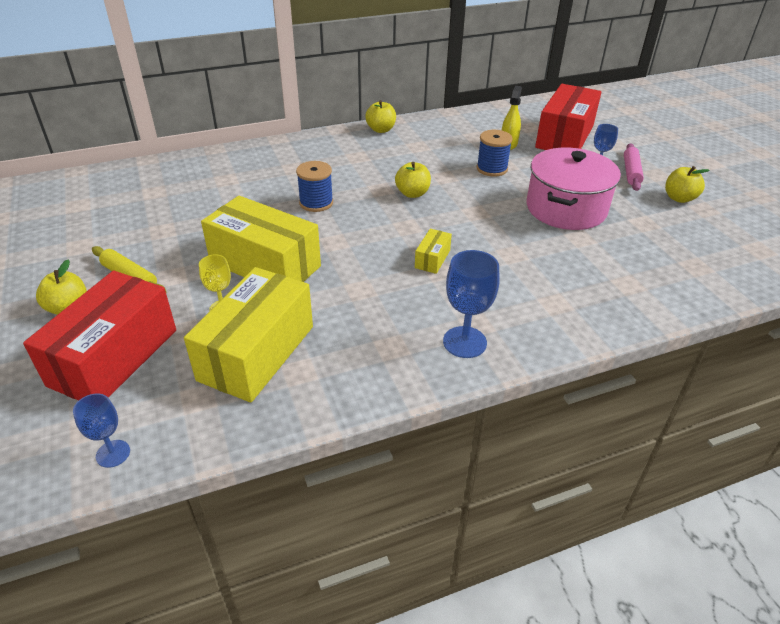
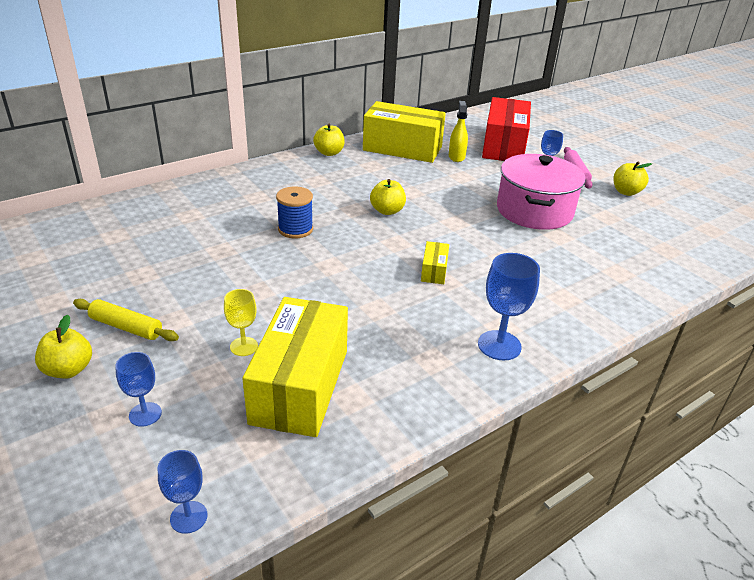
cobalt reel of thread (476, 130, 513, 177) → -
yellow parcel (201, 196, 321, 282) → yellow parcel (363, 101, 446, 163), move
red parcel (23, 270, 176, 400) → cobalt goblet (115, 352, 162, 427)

■ ■ ■ ■ ■ ■ ■

**Task statement**
Show every line of the listing containing the string "cobalt" by copying it.

**Expected output**
cobalt reel of thread (476, 130, 513, 177) → -
red parcel (23, 270, 176, 400) → cobalt goblet (115, 352, 162, 427)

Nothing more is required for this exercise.